### [Aim]
Please lay out the records below as a Markdown table with the columns "Row" and "Line," giving each non-blank line its own numbered row.

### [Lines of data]

__________________________________________________

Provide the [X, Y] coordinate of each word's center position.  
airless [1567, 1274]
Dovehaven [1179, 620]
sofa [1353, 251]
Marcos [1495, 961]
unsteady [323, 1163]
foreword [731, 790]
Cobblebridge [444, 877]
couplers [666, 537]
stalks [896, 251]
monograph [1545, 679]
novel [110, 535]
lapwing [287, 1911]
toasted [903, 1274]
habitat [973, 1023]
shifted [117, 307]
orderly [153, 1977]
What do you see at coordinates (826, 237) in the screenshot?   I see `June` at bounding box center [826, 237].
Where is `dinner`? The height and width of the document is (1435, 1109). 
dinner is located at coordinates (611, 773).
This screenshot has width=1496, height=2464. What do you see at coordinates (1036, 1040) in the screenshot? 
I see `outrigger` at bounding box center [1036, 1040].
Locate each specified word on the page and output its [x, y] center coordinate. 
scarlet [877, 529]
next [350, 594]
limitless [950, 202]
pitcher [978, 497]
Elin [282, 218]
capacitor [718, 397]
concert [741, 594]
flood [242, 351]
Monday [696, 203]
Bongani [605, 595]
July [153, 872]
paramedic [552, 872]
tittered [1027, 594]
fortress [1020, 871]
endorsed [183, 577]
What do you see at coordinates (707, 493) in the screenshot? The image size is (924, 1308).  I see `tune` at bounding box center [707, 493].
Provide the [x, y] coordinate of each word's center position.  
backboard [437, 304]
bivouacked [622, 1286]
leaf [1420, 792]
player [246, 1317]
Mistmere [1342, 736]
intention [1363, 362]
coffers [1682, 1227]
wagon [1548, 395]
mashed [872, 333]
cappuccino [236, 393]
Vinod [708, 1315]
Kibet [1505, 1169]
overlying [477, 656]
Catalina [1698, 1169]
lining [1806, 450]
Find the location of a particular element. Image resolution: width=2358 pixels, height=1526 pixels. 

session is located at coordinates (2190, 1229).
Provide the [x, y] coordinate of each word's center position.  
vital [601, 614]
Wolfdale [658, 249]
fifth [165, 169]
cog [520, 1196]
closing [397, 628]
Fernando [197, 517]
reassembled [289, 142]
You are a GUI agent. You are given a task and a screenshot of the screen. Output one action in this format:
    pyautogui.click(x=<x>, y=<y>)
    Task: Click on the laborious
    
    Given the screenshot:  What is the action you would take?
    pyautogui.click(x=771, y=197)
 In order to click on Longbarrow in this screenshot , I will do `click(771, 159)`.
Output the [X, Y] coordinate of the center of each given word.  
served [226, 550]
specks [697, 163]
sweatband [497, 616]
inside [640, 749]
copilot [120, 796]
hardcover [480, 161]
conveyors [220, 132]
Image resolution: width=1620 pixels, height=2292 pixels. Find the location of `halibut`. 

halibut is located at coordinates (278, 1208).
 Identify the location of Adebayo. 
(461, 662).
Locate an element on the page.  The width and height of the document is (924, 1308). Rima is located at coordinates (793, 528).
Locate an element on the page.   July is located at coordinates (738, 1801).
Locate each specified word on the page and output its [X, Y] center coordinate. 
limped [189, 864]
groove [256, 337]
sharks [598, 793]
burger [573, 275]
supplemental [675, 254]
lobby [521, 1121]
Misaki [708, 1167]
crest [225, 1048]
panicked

__________________________________________________

### [Solution to the exercise]
| Row | Line |
|---|---|
| 1 | Provide the [X, Y] coordinate of each word's center position.   |
| 2 | airless [1567, 1274] |
| 3 | Dovehaven [1179, 620] |
| 4 | sofa [1353, 251] |
| 5 | Marcos [1495, 961] |
| 6 | unsteady [323, 1163] |
| 7 | foreword [731, 790] |
| 8 | Cobblebridge [444, 877] |
| 9 | couplers [666, 537] |
| 10 | stalks [896, 251] |
| 11 | monograph [1545, 679] |
| 12 | novel [110, 535] |
| 13 | lapwing [287, 1911] |
| 14 | toasted [903, 1274] |
| 15 | habitat [973, 1023] |
| 16 | shifted [117, 307] |
| 17 | orderly [153, 1977] |
| 18 | What do you see at coordinates (826, 237) in the screenshot?   I see `June` at bounding box center [826, 237]. |
| 19 | Where is `dinner`? The height and width of the document is (1435, 1109).  |
| 20 | dinner is located at coordinates (611, 773). |
| 21 | This screenshot has width=1496, height=2464. What do you see at coordinates (1036, 1040) in the screenshot?  |
| 22 | I see `outrigger` at bounding box center [1036, 1040]. |
| 23 | Locate each specified word on the page and output its [x, y] center coordinate.  |
| 24 | scarlet [877, 529] |
| 25 | next [350, 594] |
| 26 | limitless [950, 202] |
| 27 | pitcher [978, 497] |
| 28 | Elin [282, 218] |
| 29 | capacitor [718, 397] |
| 30 | concert [741, 594] |
| 31 | flood [242, 351] |
| 32 | Monday [696, 203] |
| 33 | Bongani [605, 595] |
| 34 | July [153, 872] |
| 35 | paramedic [552, 872] |
| 36 | tittered [1027, 594] |
| 37 | fortress [1020, 871] |
| 38 | endorsed [183, 577] |
| 39 | What do you see at coordinates (707, 493) in the screenshot? The image size is (924, 1308).  I see `tune` at bounding box center [707, 493]. |
| 40 | Provide the [x, y] coordinate of each word's center position.   |
| 41 | backboard [437, 304] |
| 42 | bivouacked [622, 1286] |
| 43 | leaf [1420, 792] |
| 44 | player [246, 1317] |
| 45 | Mistmere [1342, 736] |
| 46 | intention [1363, 362] |
| 47 | coffers [1682, 1227] |
| 48 | wagon [1548, 395] |
| 49 | mashed [872, 333] |
| 50 | cappuccino [236, 393] |
| 51 | Vinod [708, 1315] |
| 52 | Kibet [1505, 1169] |
| 53 | overlying [477, 656] |
| 54 | Catalina [1698, 1169] |
| 55 | lining [1806, 450] |
| 56 | Find the location of a particular element. Image resolution: width=2358 pixels, height=1526 pixels.  |
| 57 | session is located at coordinates (2190, 1229). |
| 58 | Provide the [x, y] coordinate of each word's center position.   |
| 59 | vital [601, 614] |
| 60 | Wolfdale [658, 249] |
| 61 | fifth [165, 169] |
| 62 | cog [520, 1196] |
| 63 | closing [397, 628] |
| 64 | Fernando [197, 517] |
| 65 | reassembled [289, 142] |
| 66 | You are a GUI agent. You are given a task and a screenshot of the screen. Output one action in this format: |
| 67 |     pyautogui.click(x=<x>, y=<y>) |
| 68 |     Task: Click on the laborious |
| 69 |     Given the screenshot:  What is the action you would take? |
| 70 |     pyautogui.click(x=771, y=197) |
| 71 |  In order to click on Longbarrow in this screenshot , I will do `click(771, 159)`. |
| 72 | Output the [X, Y] coordinate of the center of each given word.   |
| 73 | served [226, 550] |
| 74 | specks [697, 163] |
| 75 | sweatband [497, 616] |
| 76 | inside [640, 749] |
| 77 | copilot [120, 796] |
| 78 | hardcover [480, 161] |
| 79 | conveyors [220, 132] |
| 80 | Image resolution: width=1620 pixels, height=2292 pixels. Find the location of `halibut`.  |
| 81 | halibut is located at coordinates (278, 1208). |
| 82 |  Identify the location of Adebayo.  |
| 83 | (461, 662). |
| 84 | Locate an element on the page.  The width and height of the document is (924, 1308). Rima is located at coordinates (793, 528). |
| 85 | Locate an element on the page.   July is located at coordinates (738, 1801). |
| 86 | Locate each specified word on the page and output its [X, Y] center coordinate.  |
| 87 | limped [189, 864] |
| 88 | groove [256, 337] |
| 89 | sharks [598, 793] |
| 90 | burger [573, 275] |
| 91 | supplemental [675, 254] |
| 92 | lobby [521, 1121] |
| 93 | Misaki [708, 1167] |
| 94 | crest [225, 1048] |
| 95 | panicked |